» EXERCISE DESCRIPTION
Write out each line of the listing as it stands, without the images.

» DATASET EXTRACT

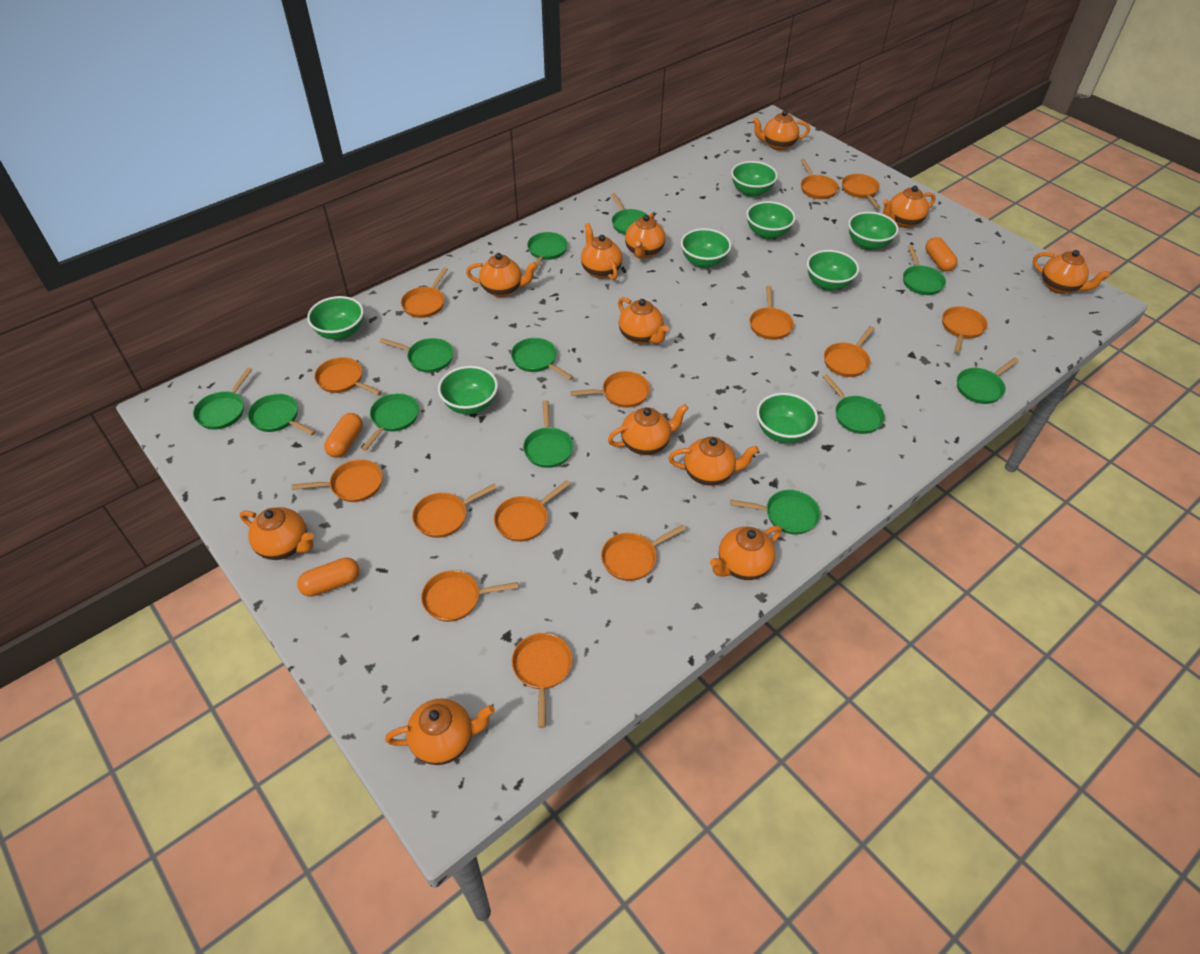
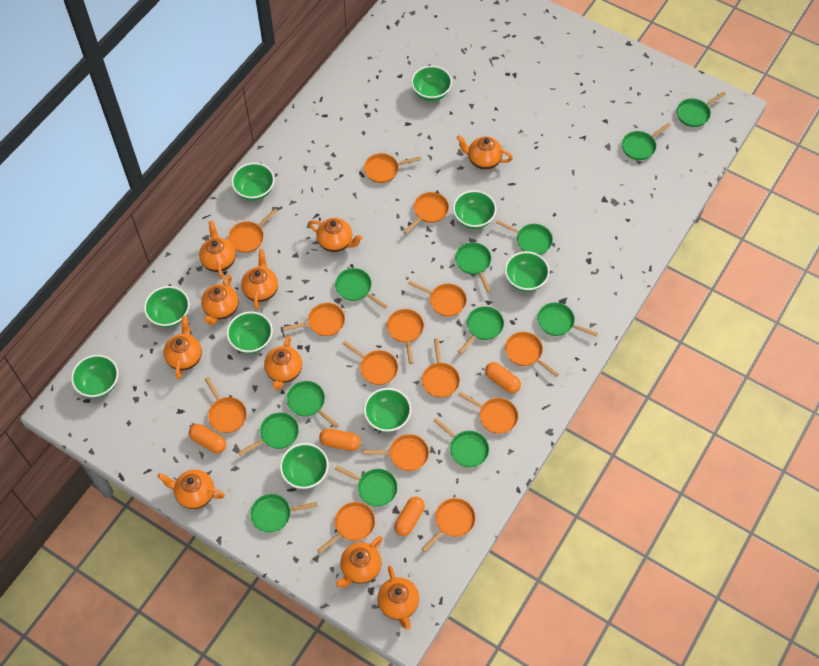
green bowl: 8 -> 9
orange capsule: 3 -> 4
orange teapot: 12 -> 10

» ANSWER BOX
green bowl: 8 -> 9
orange capsule: 3 -> 4
orange teapot: 12 -> 10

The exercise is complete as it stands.